→ Work request: Please write out exactly the lines that begin at the line containing "U6: NOT (in" and run to the end of the records.

##### Listed entries #####

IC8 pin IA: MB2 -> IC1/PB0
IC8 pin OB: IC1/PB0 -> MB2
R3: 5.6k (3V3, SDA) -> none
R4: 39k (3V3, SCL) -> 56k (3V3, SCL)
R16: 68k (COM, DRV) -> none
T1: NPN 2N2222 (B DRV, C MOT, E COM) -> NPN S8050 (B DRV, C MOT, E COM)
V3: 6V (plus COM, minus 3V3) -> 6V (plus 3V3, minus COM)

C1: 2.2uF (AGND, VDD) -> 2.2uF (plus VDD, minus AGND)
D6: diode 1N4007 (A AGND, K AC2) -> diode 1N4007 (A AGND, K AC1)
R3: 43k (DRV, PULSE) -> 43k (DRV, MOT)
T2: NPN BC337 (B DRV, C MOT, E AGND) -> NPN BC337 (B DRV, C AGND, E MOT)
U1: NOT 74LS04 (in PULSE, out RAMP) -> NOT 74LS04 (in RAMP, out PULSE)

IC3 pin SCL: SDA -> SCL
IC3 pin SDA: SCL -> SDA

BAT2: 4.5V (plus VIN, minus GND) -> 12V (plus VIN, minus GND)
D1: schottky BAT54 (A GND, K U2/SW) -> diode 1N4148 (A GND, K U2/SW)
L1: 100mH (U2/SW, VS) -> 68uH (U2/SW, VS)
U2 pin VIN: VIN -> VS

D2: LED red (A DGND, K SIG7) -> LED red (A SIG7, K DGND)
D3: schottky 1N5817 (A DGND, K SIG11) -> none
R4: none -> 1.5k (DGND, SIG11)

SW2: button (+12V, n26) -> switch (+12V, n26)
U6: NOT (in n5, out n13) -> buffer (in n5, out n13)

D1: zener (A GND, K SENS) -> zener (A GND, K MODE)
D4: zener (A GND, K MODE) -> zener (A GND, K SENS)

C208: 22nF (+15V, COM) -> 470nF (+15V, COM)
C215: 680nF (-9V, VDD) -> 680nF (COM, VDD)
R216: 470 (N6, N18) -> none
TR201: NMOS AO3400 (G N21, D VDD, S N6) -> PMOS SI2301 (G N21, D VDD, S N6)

#####

→ Finished exercise:
U6: NOT (in n5, out n13) -> buffer (in n5, out n13)

D1: zener (A GND, K SENS) -> zener (A GND, K MODE)
D4: zener (A GND, K MODE) -> zener (A GND, K SENS)

C208: 22nF (+15V, COM) -> 470nF (+15V, COM)
C215: 680nF (-9V, VDD) -> 680nF (COM, VDD)
R216: 470 (N6, N18) -> none
TR201: NMOS AO3400 (G N21, D VDD, S N6) -> PMOS SI2301 (G N21, D VDD, S N6)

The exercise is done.